--- START ---

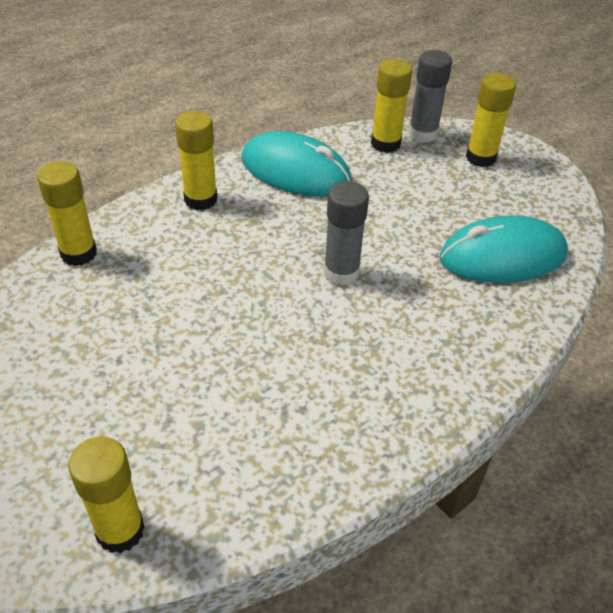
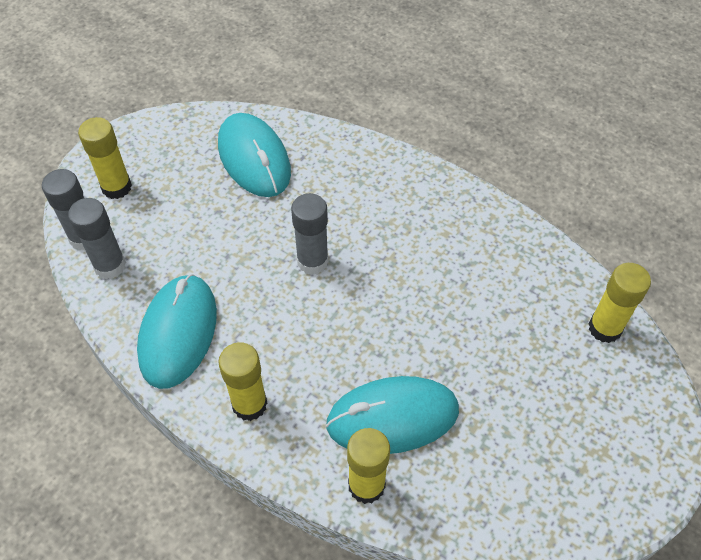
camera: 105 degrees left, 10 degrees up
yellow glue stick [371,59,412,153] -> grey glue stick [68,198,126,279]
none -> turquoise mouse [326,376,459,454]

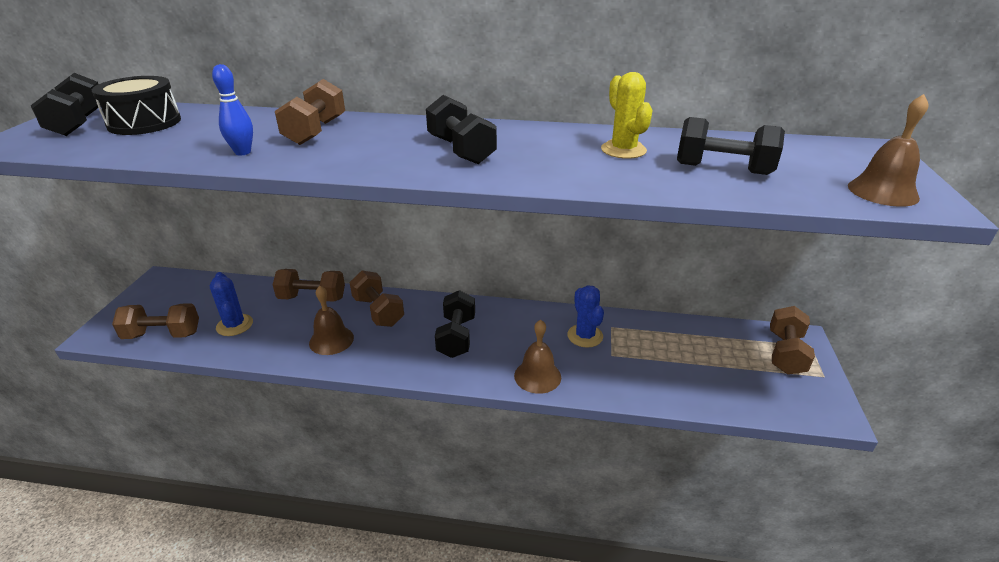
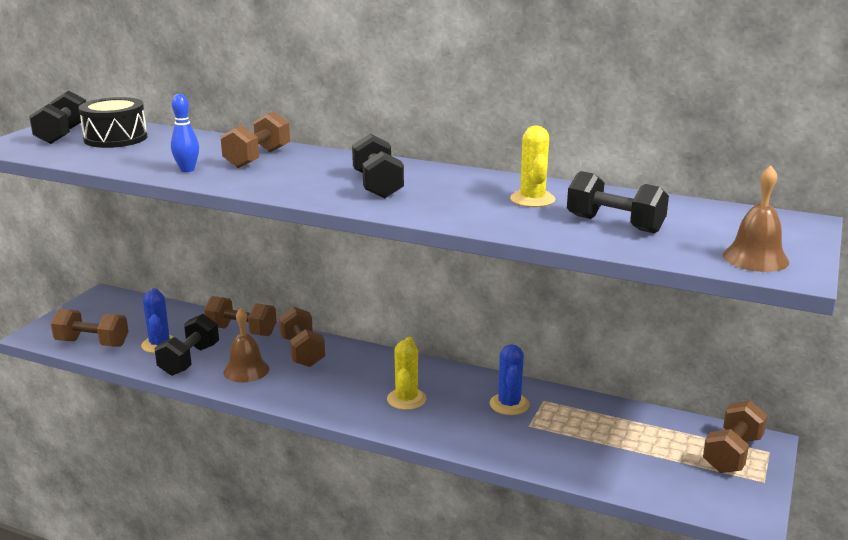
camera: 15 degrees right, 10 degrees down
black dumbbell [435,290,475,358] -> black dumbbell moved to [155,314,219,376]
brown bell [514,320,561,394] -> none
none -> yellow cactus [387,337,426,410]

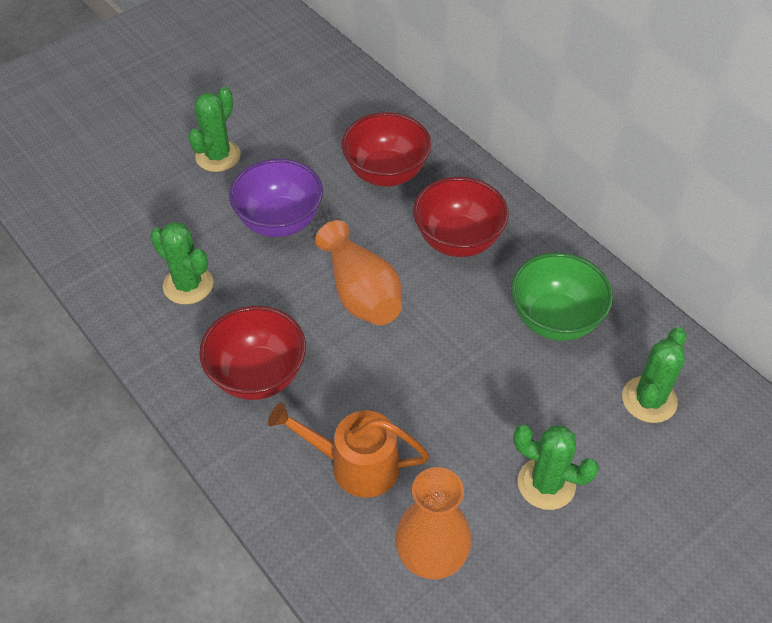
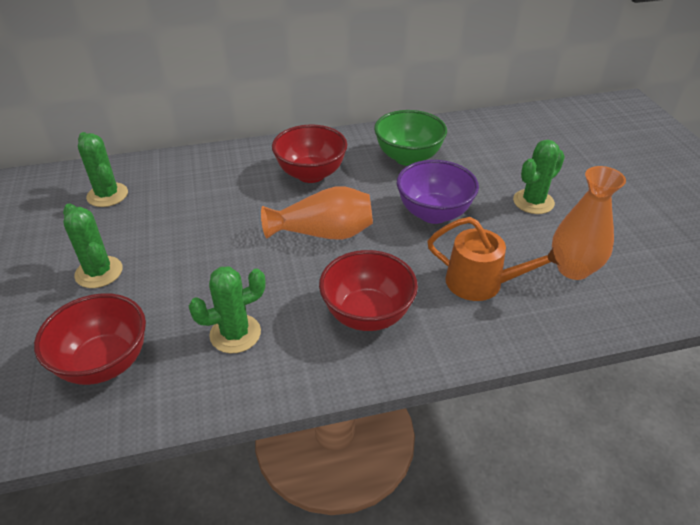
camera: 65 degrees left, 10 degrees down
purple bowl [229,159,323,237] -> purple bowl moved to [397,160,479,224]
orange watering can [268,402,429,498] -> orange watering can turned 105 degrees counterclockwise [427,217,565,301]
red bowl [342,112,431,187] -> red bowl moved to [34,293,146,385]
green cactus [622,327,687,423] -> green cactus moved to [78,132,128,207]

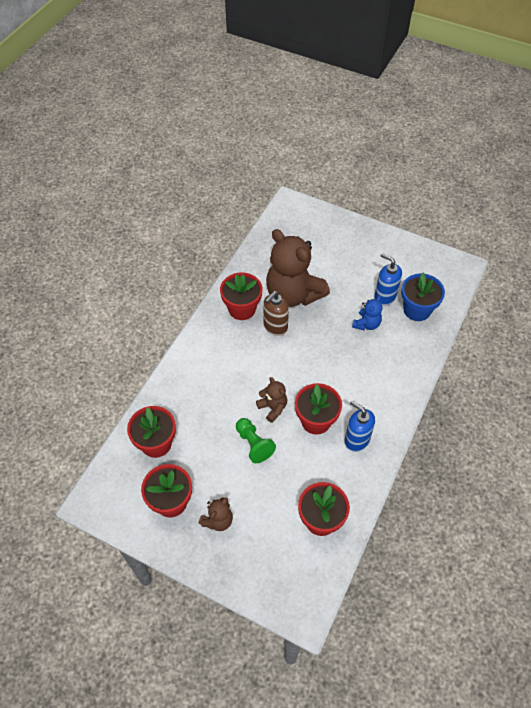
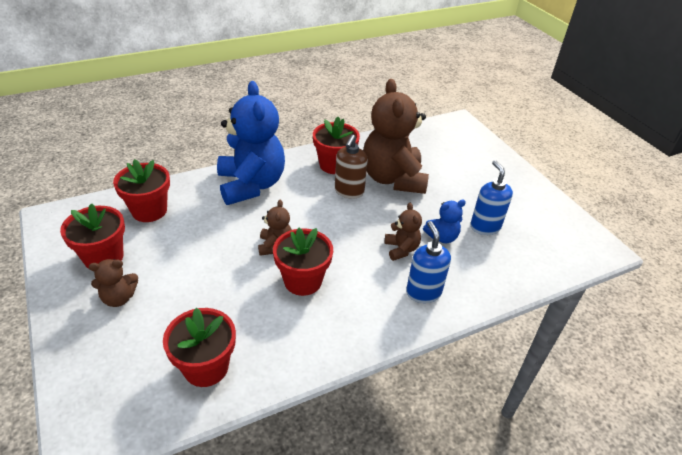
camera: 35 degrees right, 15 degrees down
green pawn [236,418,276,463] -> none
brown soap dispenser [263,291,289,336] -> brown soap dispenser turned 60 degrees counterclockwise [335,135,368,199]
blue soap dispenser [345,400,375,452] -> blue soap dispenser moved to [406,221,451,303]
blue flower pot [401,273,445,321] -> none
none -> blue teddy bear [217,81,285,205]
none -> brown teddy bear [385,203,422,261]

--- END ---

▶ What you have to do: Count lines, not occurrences. State how many lines of the entries contain the word "counterclockwise", and add nothing.

▶ Task solution: 2